### EXTRACTED ENTRIES
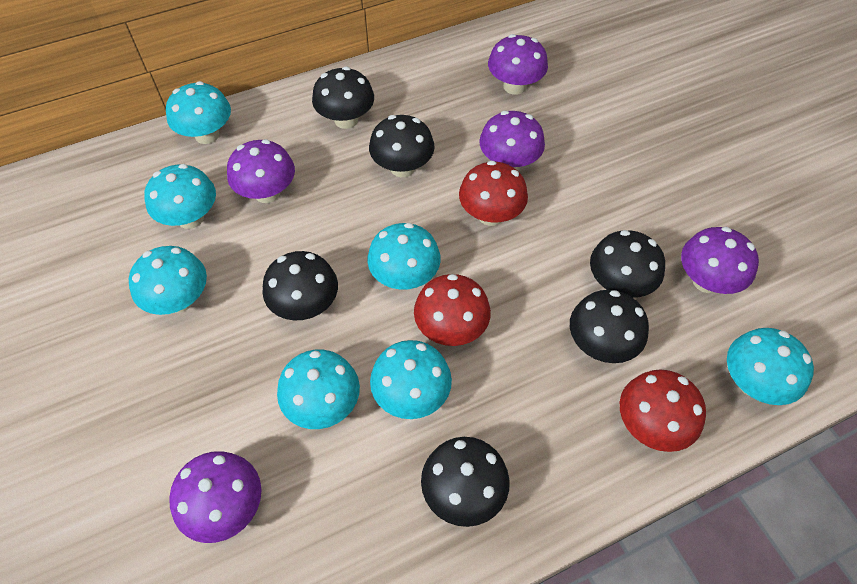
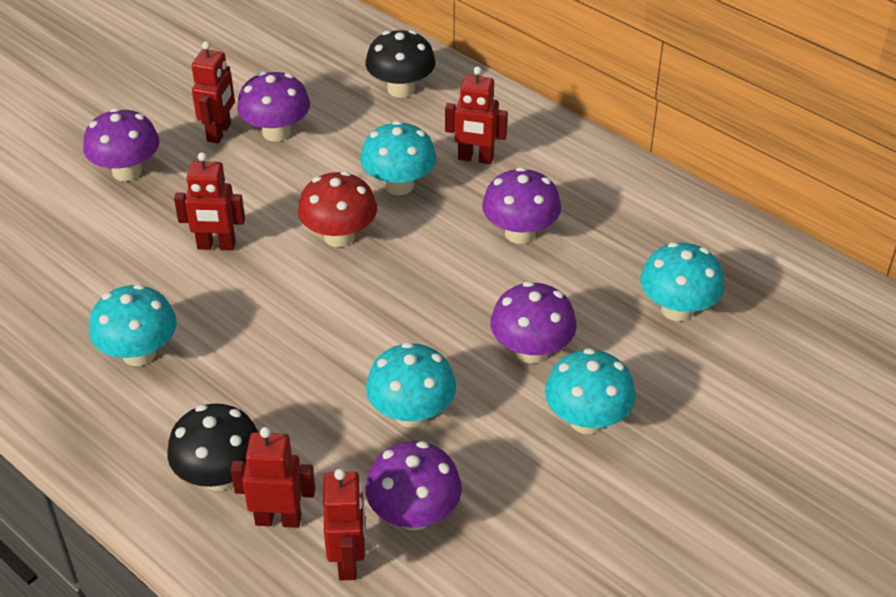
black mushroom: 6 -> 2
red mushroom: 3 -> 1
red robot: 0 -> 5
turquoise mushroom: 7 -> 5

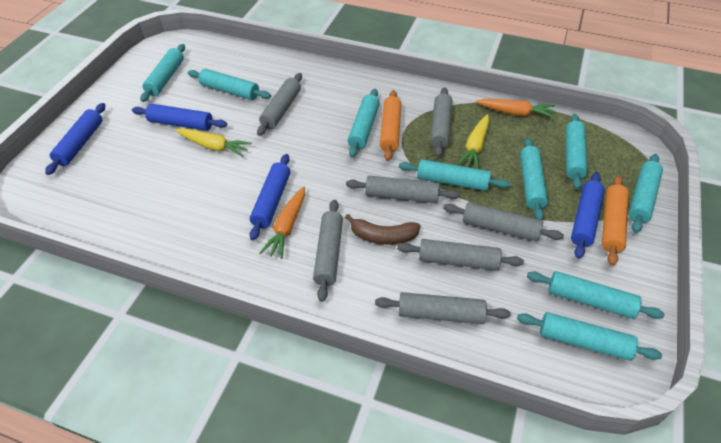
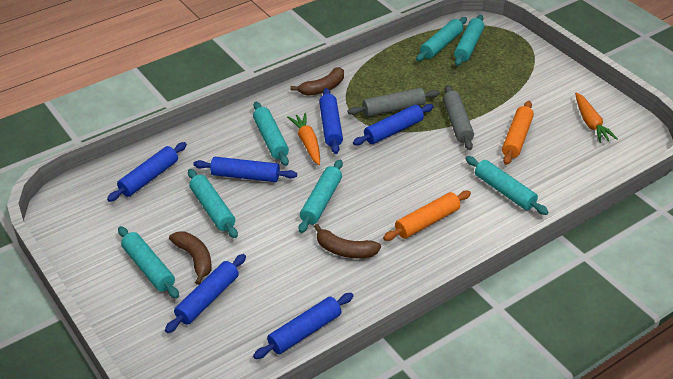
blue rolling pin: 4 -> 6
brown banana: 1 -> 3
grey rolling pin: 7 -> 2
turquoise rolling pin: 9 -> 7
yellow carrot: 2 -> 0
...
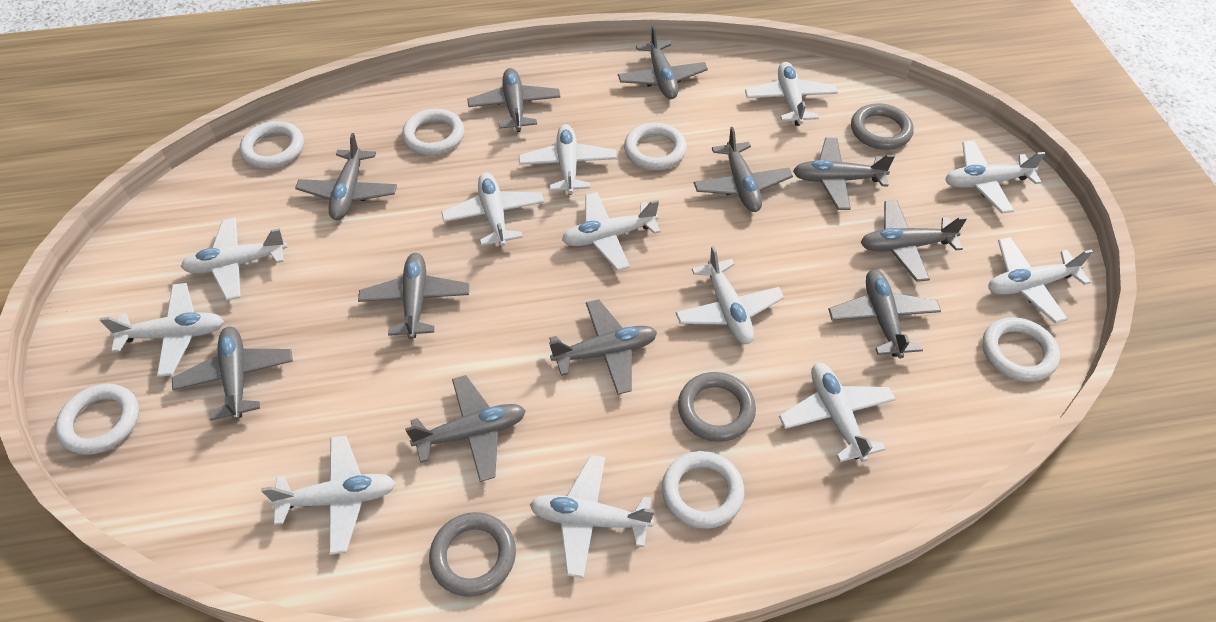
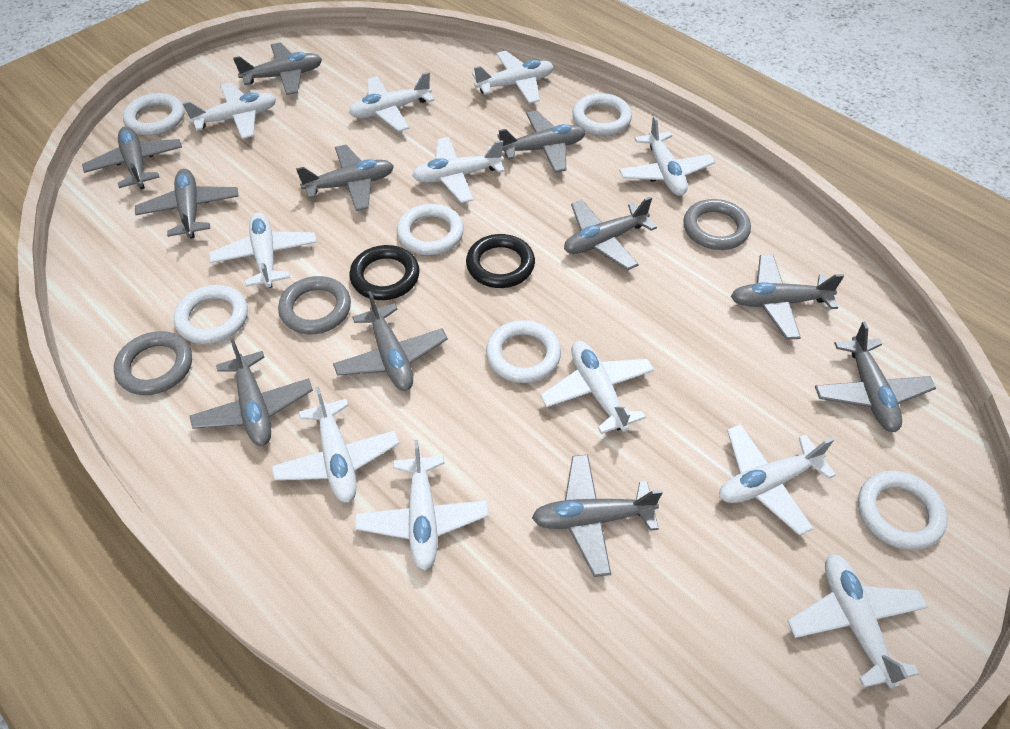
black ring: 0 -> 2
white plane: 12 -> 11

### ASSIGNMENT
All that is wanted is a faithful reproduction of the line above with "grey rolling pin: 7 -> 2", the line with "yellow carrot: 2 -> 0", and every line in between.

### RESPONSE AREA
grey rolling pin: 7 -> 2
turquoise rolling pin: 9 -> 7
yellow carrot: 2 -> 0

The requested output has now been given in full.